### [EXERCISE DETAILS]
In the records below, find each line holding the word "minus" and copy it.

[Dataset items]
>>>>>

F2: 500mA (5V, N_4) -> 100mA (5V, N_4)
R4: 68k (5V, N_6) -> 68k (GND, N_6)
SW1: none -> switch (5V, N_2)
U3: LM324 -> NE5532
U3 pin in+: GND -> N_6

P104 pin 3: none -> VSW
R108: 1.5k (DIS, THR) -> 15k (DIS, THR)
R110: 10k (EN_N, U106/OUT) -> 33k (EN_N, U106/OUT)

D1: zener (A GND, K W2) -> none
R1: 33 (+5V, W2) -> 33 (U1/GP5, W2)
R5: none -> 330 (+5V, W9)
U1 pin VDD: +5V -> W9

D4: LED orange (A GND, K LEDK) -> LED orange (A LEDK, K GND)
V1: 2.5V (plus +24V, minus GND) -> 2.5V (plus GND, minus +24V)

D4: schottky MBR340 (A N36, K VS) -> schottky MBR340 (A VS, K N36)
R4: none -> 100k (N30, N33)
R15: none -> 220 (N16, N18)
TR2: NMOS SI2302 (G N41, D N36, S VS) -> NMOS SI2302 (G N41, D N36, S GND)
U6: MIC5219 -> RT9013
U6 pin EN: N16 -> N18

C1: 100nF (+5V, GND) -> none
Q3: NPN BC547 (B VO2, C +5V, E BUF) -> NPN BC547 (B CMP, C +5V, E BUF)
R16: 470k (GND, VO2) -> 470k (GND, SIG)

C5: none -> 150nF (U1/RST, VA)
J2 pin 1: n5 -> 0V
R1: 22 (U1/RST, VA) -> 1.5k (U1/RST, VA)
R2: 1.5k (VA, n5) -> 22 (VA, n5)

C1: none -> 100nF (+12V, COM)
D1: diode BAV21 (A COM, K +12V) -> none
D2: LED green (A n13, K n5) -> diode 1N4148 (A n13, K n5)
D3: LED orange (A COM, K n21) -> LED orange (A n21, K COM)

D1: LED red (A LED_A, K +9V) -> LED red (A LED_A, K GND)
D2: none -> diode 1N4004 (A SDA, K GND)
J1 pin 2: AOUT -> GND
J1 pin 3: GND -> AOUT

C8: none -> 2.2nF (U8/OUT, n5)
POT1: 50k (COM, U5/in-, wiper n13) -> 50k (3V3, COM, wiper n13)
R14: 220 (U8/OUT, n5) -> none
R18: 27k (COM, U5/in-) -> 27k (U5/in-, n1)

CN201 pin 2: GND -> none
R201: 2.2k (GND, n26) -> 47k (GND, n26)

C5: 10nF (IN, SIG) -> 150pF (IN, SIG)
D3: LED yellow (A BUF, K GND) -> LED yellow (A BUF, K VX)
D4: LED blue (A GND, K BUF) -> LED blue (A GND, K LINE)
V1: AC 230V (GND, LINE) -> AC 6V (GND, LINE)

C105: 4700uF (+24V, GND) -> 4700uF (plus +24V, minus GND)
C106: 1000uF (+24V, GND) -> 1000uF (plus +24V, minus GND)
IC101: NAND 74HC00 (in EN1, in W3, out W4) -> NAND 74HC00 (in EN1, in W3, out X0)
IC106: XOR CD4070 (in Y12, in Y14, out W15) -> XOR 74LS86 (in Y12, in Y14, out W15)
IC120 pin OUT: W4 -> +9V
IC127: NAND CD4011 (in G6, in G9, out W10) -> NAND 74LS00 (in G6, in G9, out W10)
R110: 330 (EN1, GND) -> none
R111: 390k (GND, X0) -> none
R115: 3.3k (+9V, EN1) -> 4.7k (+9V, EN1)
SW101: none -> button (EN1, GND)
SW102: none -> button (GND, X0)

<<<<<

### [PROBLEM SOLUTION]
V1: 2.5V (plus +24V, minus GND) -> 2.5V (plus GND, minus +24V)
C105: 4700uF (+24V, GND) -> 4700uF (plus +24V, minus GND)
C106: 1000uF (+24V, GND) -> 1000uF (plus +24V, minus GND)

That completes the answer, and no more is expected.